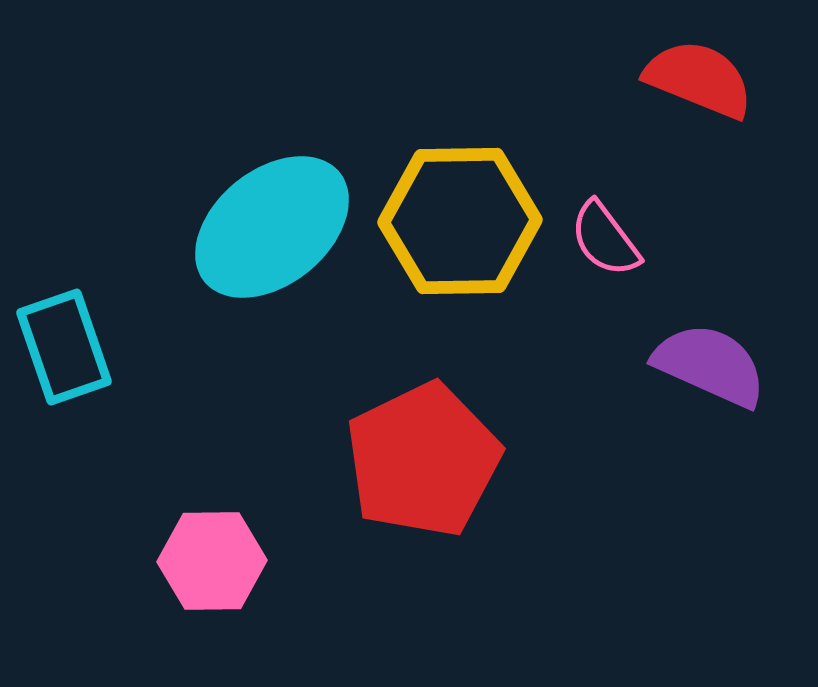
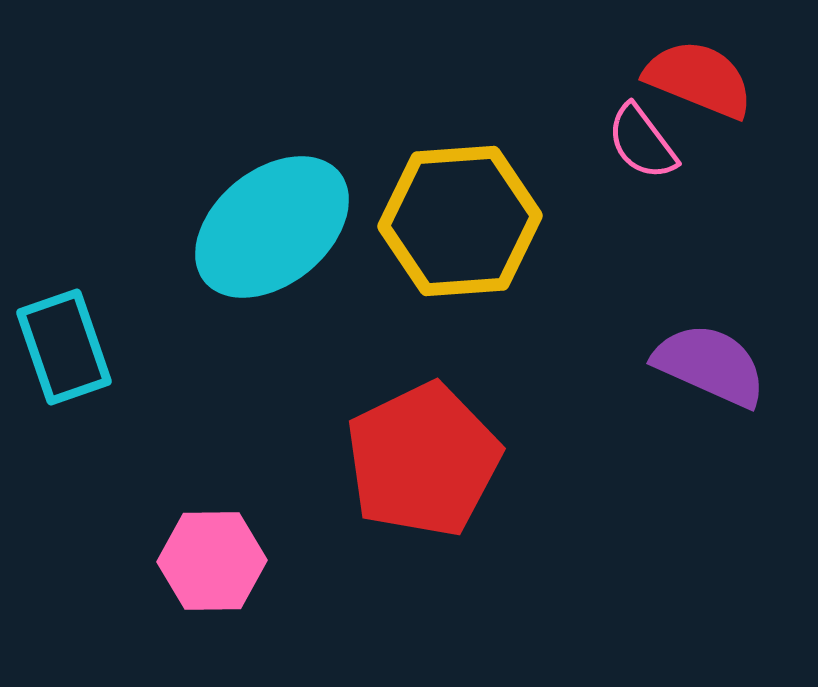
yellow hexagon: rotated 3 degrees counterclockwise
pink semicircle: moved 37 px right, 97 px up
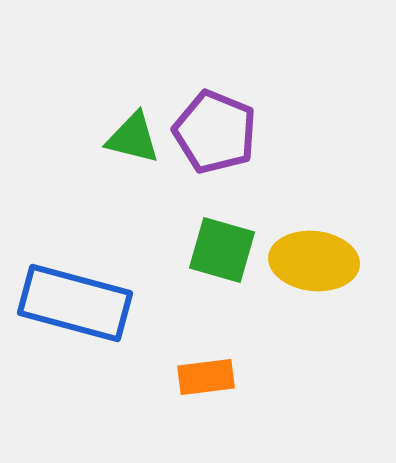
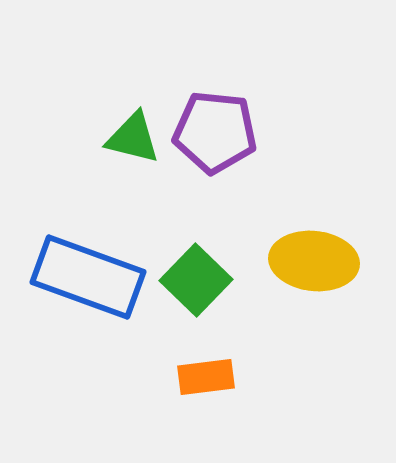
purple pentagon: rotated 16 degrees counterclockwise
green square: moved 26 px left, 30 px down; rotated 28 degrees clockwise
blue rectangle: moved 13 px right, 26 px up; rotated 5 degrees clockwise
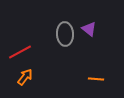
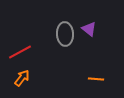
orange arrow: moved 3 px left, 1 px down
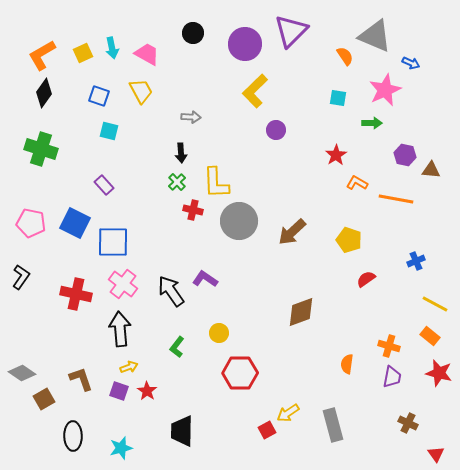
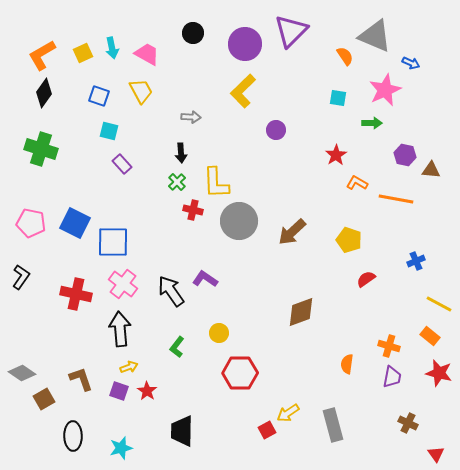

--

Lines from the one containing "pink semicircle: moved 37 px right, 97 px up" through the end of the entries above, both included, are to be written out exactly; no pictures and no other lines.

pink semicircle: moved 37 px right, 97 px up
purple pentagon: rotated 16 degrees counterclockwise
green square: moved 26 px left, 30 px down; rotated 28 degrees clockwise
blue rectangle: moved 13 px right, 26 px up; rotated 5 degrees clockwise
orange arrow: moved 3 px left, 1 px down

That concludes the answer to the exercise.